- What to produce
Set down each line of the data below exactly as it stands, dropping the pictures.

- Data for the task

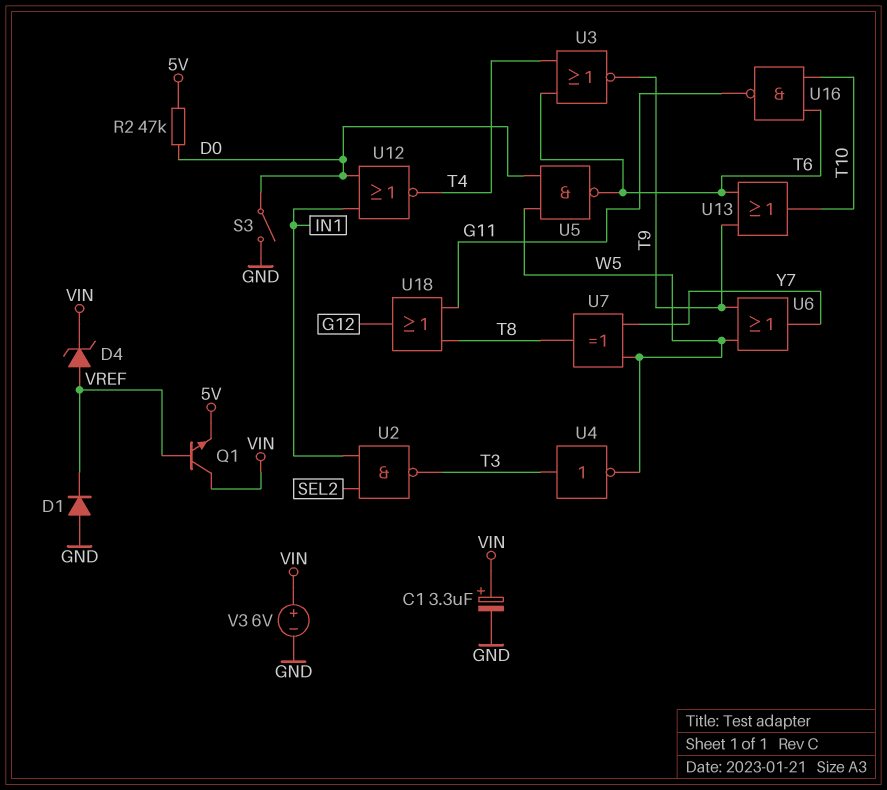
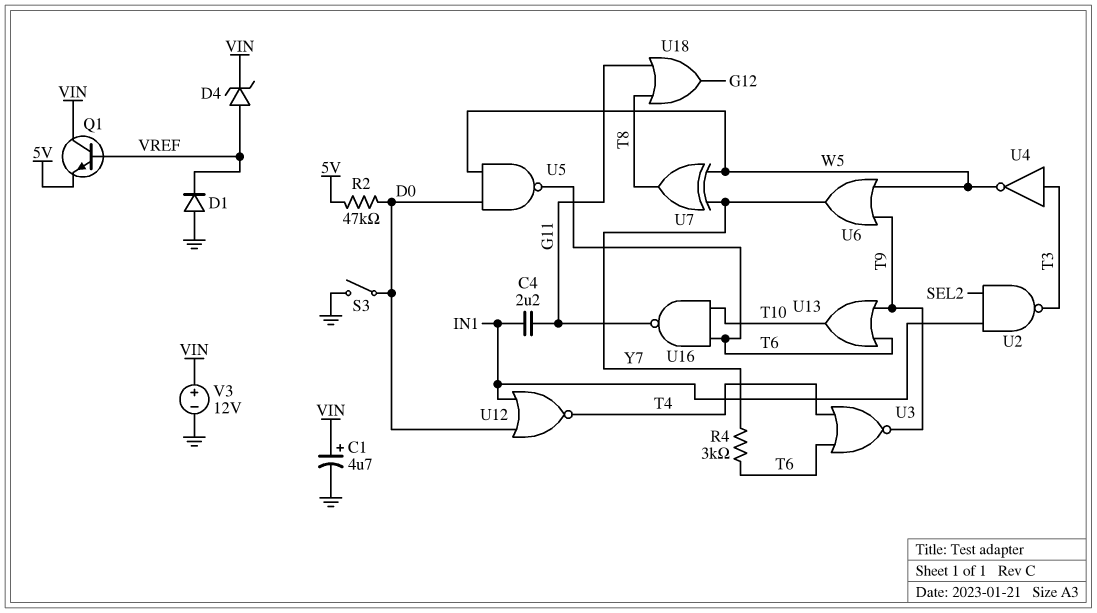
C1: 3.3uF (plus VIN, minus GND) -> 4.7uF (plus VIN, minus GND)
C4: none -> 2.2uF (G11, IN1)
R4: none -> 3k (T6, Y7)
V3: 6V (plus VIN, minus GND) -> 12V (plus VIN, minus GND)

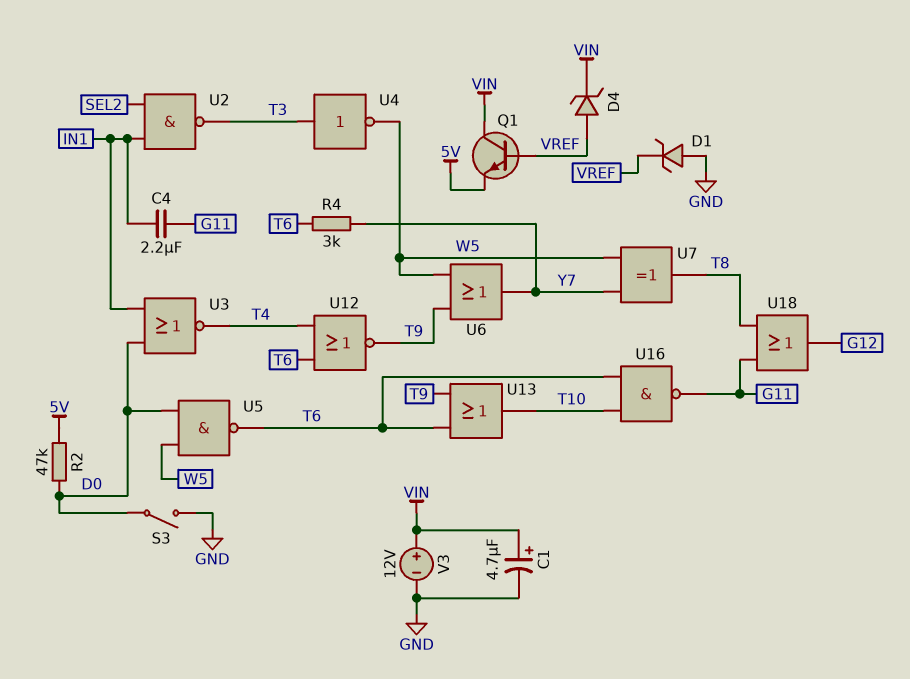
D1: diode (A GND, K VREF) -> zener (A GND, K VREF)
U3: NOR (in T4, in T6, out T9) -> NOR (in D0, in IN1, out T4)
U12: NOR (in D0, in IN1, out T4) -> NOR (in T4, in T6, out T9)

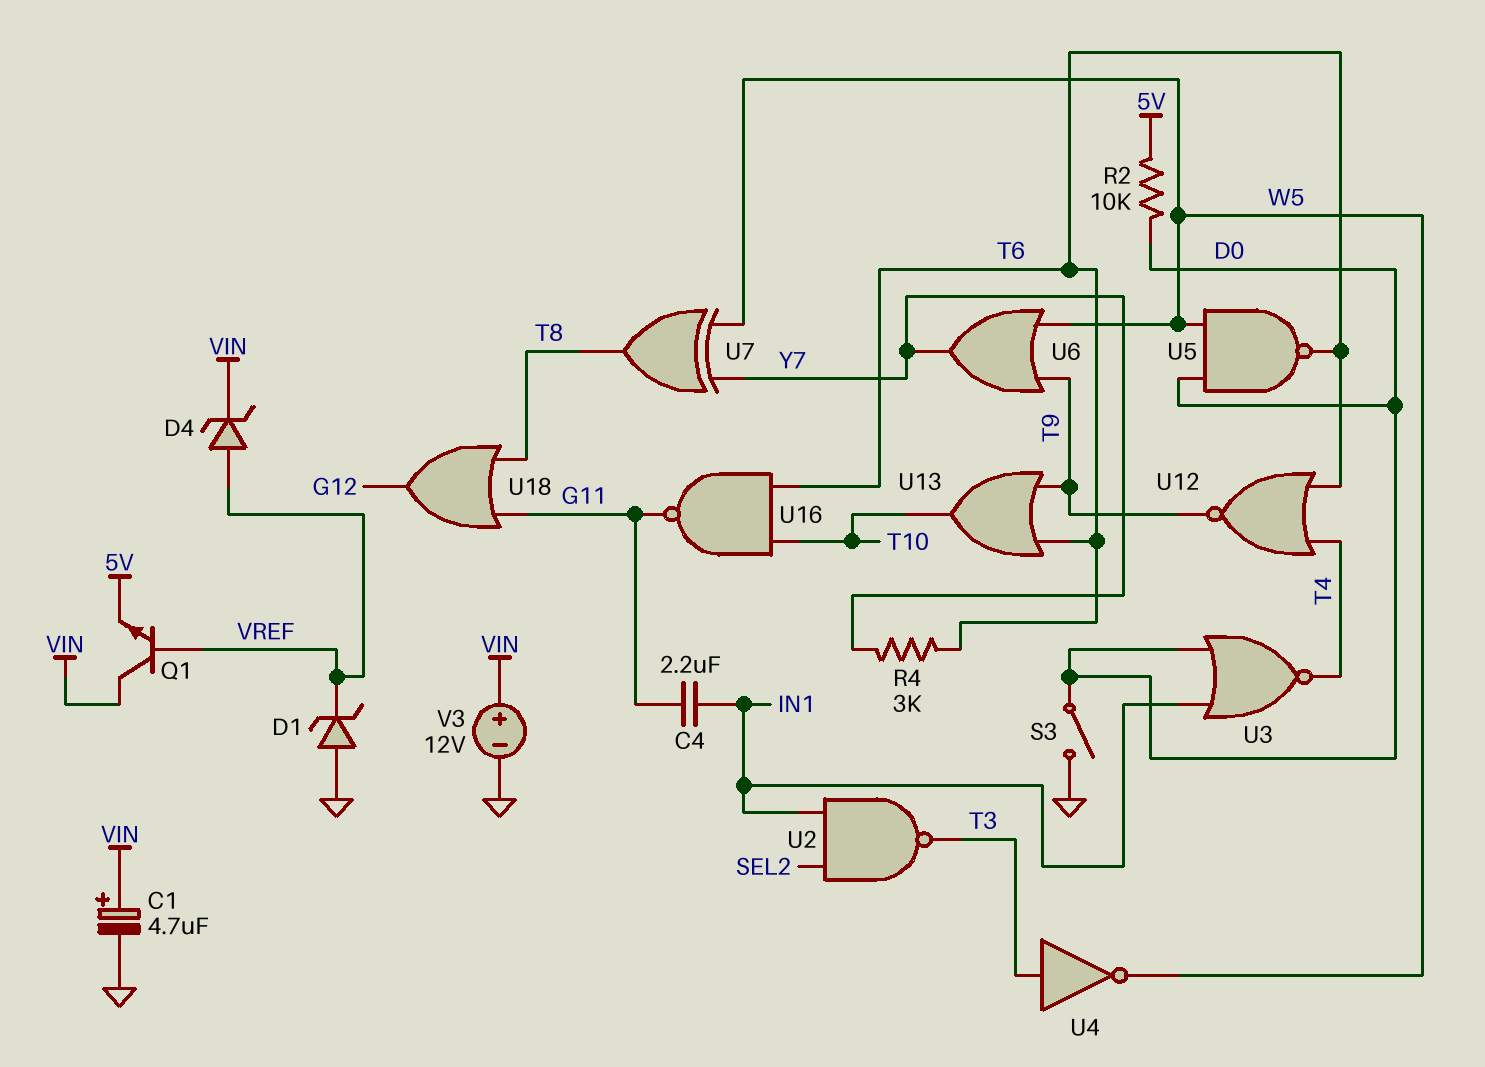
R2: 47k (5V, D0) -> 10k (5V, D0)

- Written solution
C1: 3.3uF (plus VIN, minus GND) -> 4.7uF (plus VIN, minus GND)
C4: none -> 2.2uF (G11, IN1)
R4: none -> 3k (T6, Y7)
V3: 6V (plus VIN, minus GND) -> 12V (plus VIN, minus GND)

D1: diode (A GND, K VREF) -> zener (A GND, K VREF)
U3: NOR (in T4, in T6, out T9) -> NOR (in D0, in IN1, out T4)
U12: NOR (in D0, in IN1, out T4) -> NOR (in T4, in T6, out T9)

R2: 47k (5V, D0) -> 10k (5V, D0)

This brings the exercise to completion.